Try it: Only one stretch of the data below should be repeated: the lines from the line containing "green truck: 9 -> 5" through the line containing "yellow toothbrush: 9 -> 8", inclusive, exactly as they are.

Data records:
────────
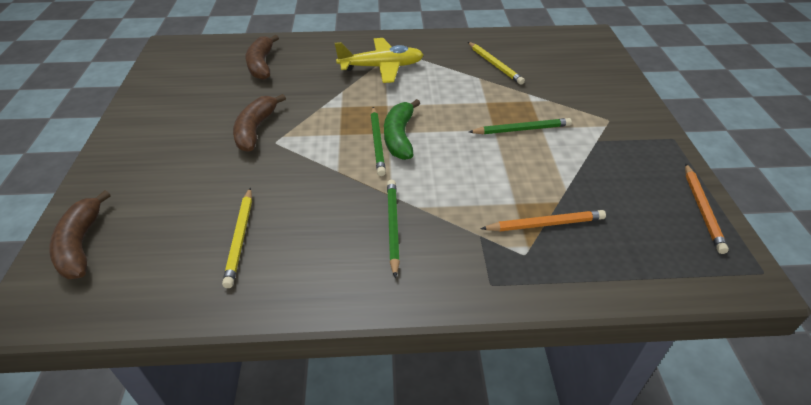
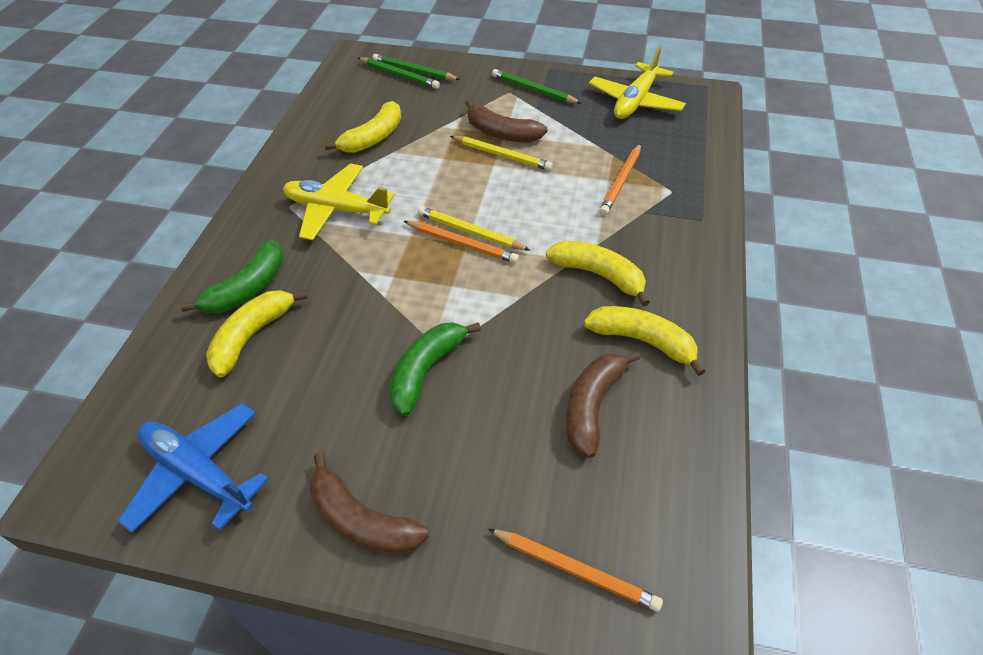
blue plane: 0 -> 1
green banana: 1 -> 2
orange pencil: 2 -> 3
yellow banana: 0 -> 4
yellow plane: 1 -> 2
────────
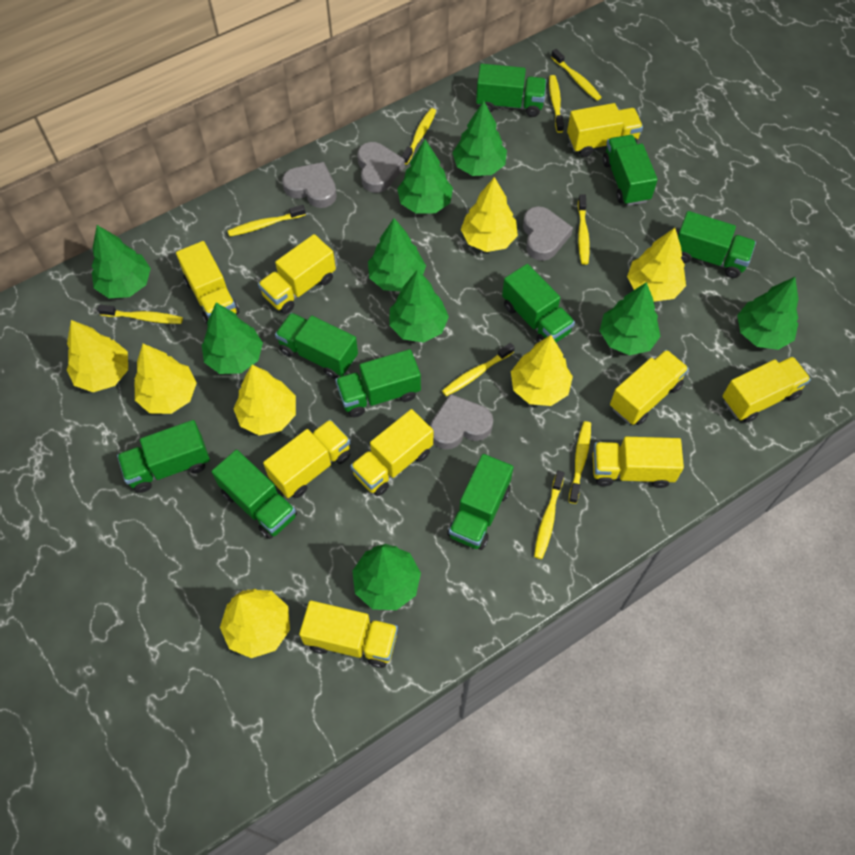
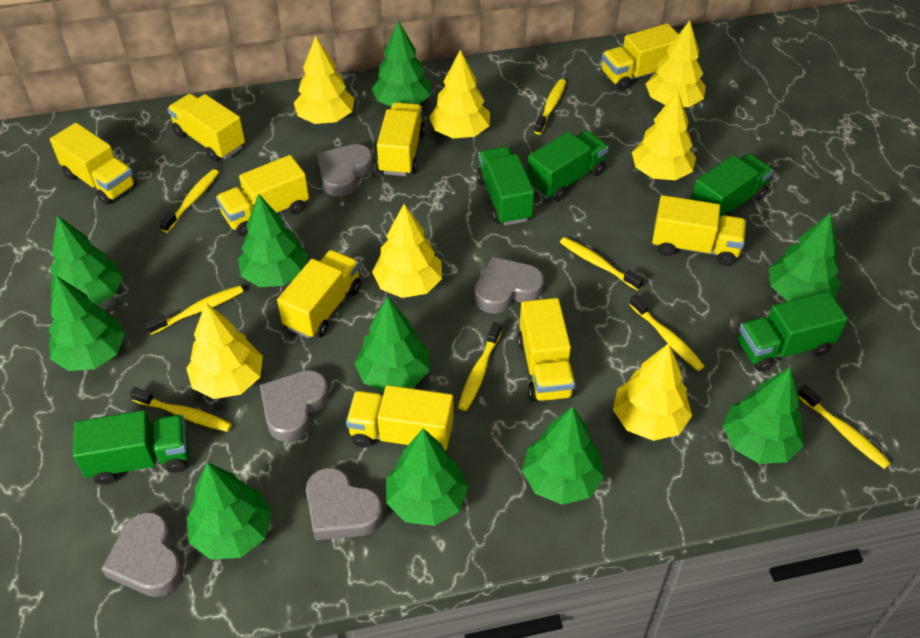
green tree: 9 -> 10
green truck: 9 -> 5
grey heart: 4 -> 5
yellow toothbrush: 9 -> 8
────────
Answer to this exercise:
green truck: 9 -> 5
grey heart: 4 -> 5
yellow toothbrush: 9 -> 8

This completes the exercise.